## Exercise details:
Reproduce verbatim the lines below, starting with the line containing "red ellipse: moved 4" and ending with the line containing "gray rectangle: moved 4 px left, 11", both included. Omit the pictures.

## Entries provided:
--

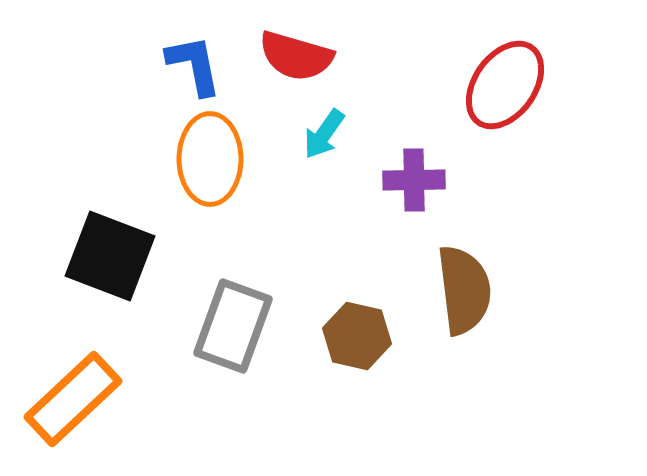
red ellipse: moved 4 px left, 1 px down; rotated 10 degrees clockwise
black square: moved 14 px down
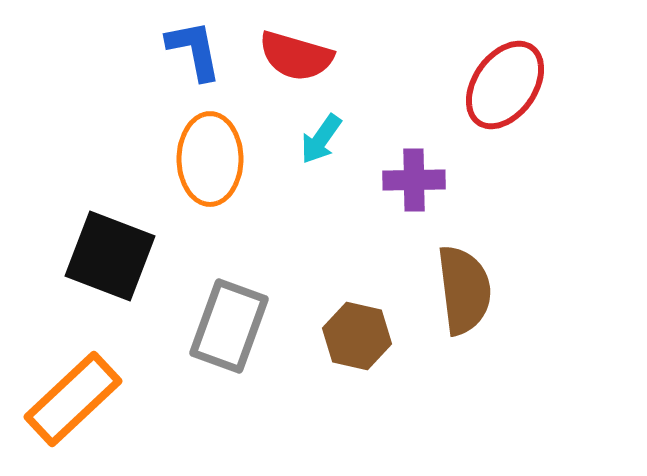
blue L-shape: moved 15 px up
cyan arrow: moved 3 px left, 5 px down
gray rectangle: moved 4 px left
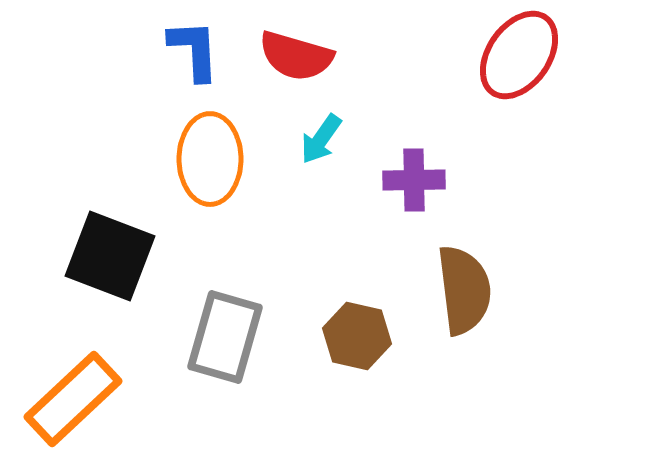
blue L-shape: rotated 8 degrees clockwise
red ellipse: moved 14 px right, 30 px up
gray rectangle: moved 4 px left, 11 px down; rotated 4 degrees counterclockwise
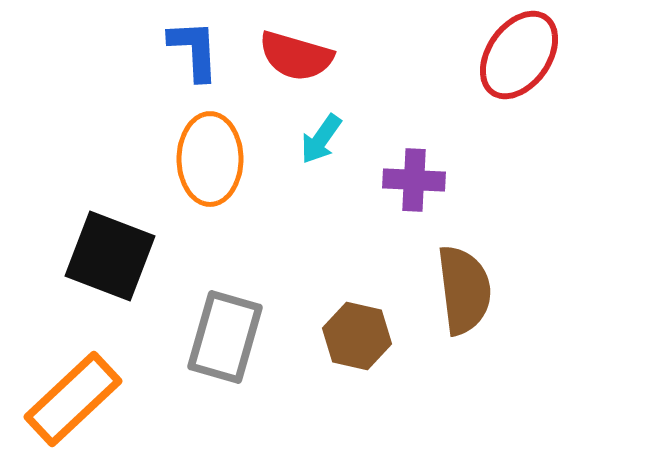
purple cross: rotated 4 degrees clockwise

--

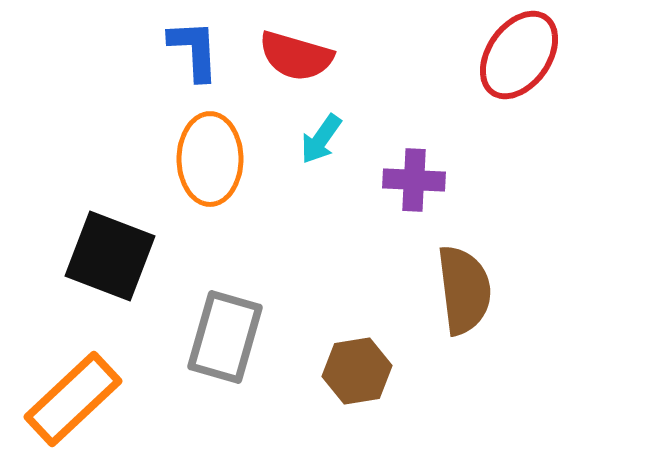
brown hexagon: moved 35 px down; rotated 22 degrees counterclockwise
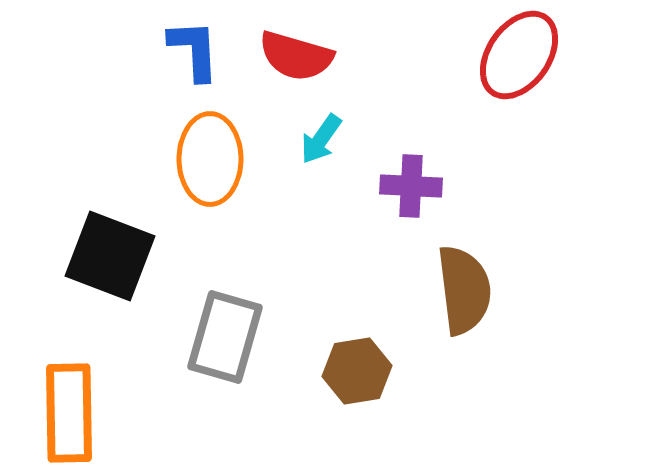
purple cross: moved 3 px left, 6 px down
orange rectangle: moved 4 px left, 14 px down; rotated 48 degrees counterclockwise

--

## Solved exercise:
red ellipse: moved 4 px left, 1 px down; rotated 10 degrees clockwise
black square: moved 14 px down
blue L-shape: moved 15 px up
cyan arrow: moved 3 px left, 5 px down
gray rectangle: moved 4 px left
blue L-shape: rotated 8 degrees clockwise
red ellipse: moved 14 px right, 30 px up
gray rectangle: moved 4 px left, 11 px down; rotated 4 degrees counterclockwise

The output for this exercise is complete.